RECORDS SUPPLIED ▸
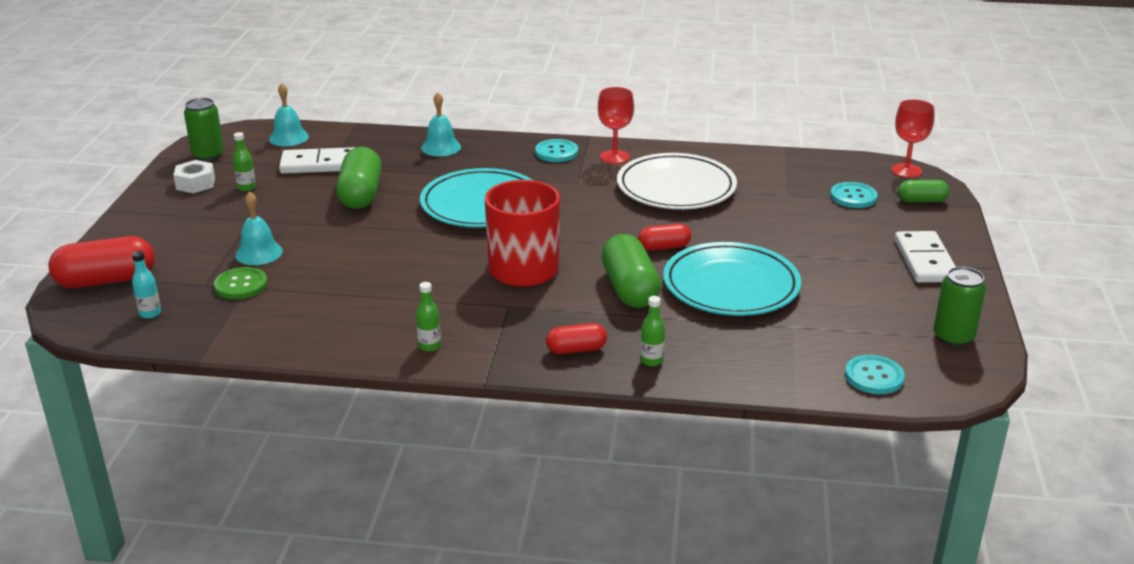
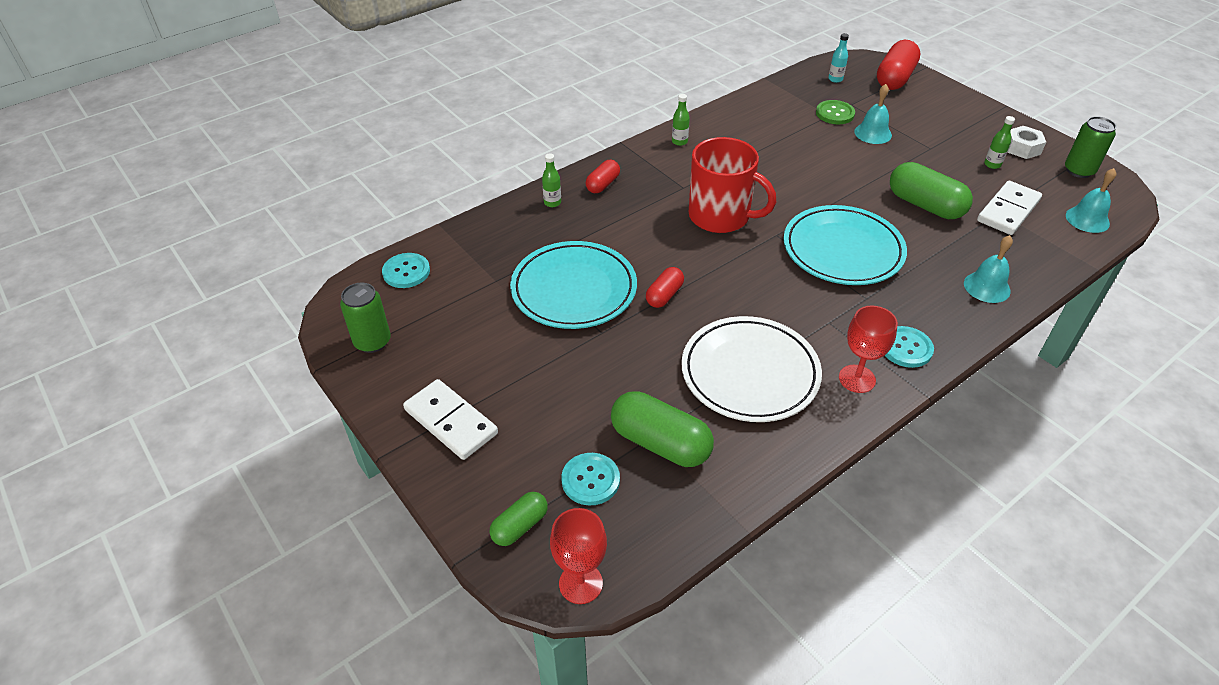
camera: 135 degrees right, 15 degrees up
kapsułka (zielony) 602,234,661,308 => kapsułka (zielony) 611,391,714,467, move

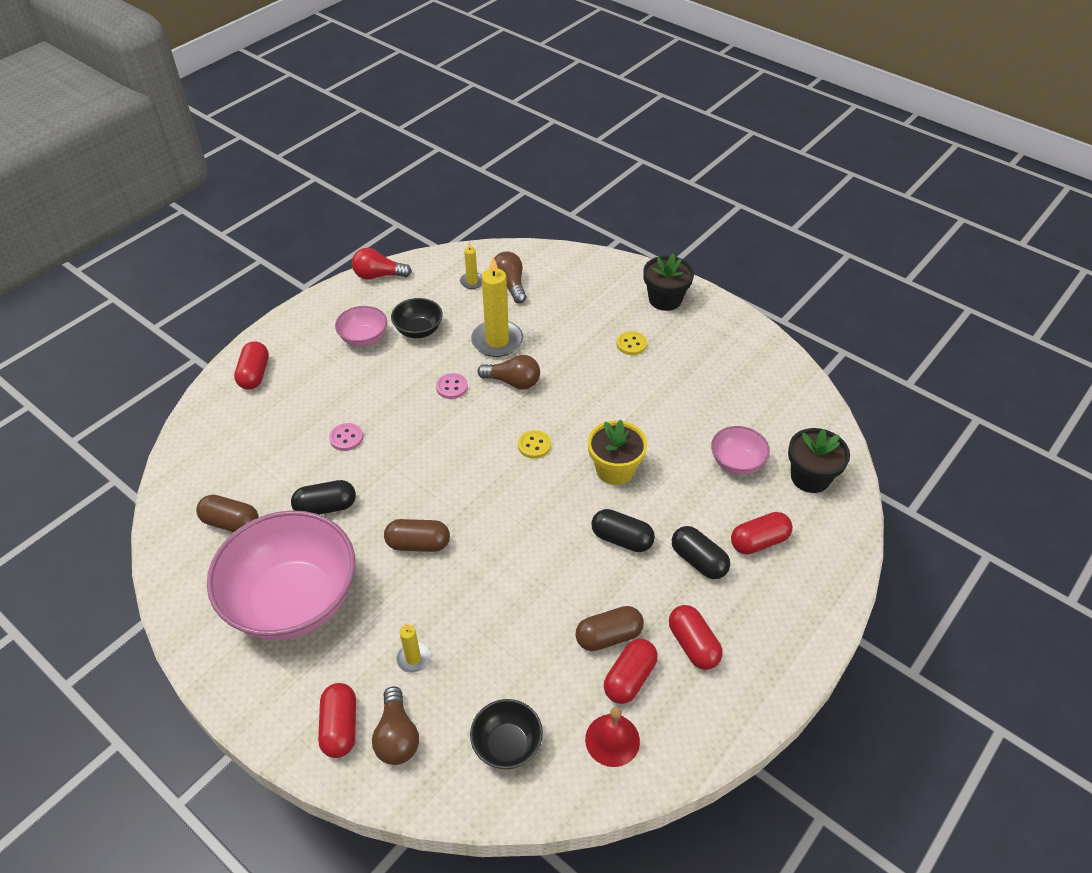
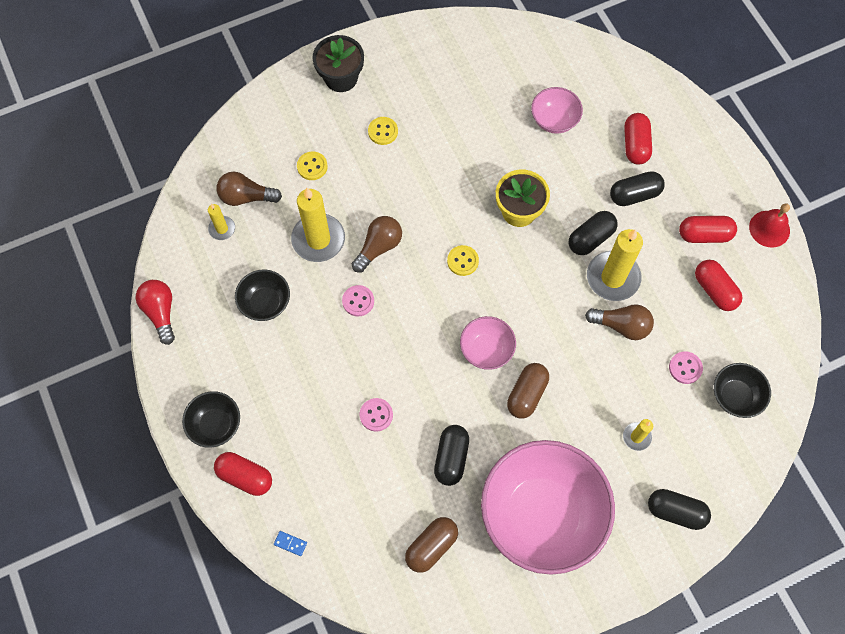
camera: 65 degrees left, 20 degrees up
kapsułka (czerwony) 318,683,356,758 => kapsułka (czarny) 648,489,711,530
miska (różowy) 335,306,387,347 => miska (różowy) 460,316,516,370, move
żarówka (czerwony) 352,248,412,280 => żarówka (czerwony) 136,280,175,345, 135 degrees clockwise
żarówka (brązowy) 372,686,419,765 => żarówka (brązowy) 585,304,654,340, move
kapsułka (brązowy) 575,606,644,651 => nothing
dzwonek (czerwony) 585,707,640,767 => dzwonek (czerwony) 749,203,790,248, move
doniczka (czarny) 788,428,850,493 => nothing
nothing => miska (czarny) 182,391,240,448
nothing => kostka domina (niebieski) 274,531,307,556
nothing => guzik (żółty) 297,151,328,180
nothing => świeca (żółty) 587,229,643,301
nothing => guzik (różowy) 669,351,703,384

INSTRUCTIONS TO FOLLOW ▸ Transcribe the listing word for word, but keep its pictures out of the copy.

PROBLEM SOLUTION ▸
camera: 135 degrees right, 15 degrees up
kapsułka (zielony) 602,234,661,308 => kapsułka (zielony) 611,391,714,467, move

camera: 65 degrees left, 20 degrees up
kapsułka (czerwony) 318,683,356,758 => kapsułka (czarny) 648,489,711,530
miska (różowy) 335,306,387,347 => miska (różowy) 460,316,516,370, move
żarówka (czerwony) 352,248,412,280 => żarówka (czerwony) 136,280,175,345, 135 degrees clockwise
żarówka (brązowy) 372,686,419,765 => żarówka (brązowy) 585,304,654,340, move
kapsułka (brązowy) 575,606,644,651 => nothing
dzwonek (czerwony) 585,707,640,767 => dzwonek (czerwony) 749,203,790,248, move
doniczka (czarny) 788,428,850,493 => nothing
nothing => miska (czarny) 182,391,240,448
nothing => kostka domina (niebieski) 274,531,307,556
nothing => guzik (żółty) 297,151,328,180
nothing => świeca (żółty) 587,229,643,301
nothing => guzik (różowy) 669,351,703,384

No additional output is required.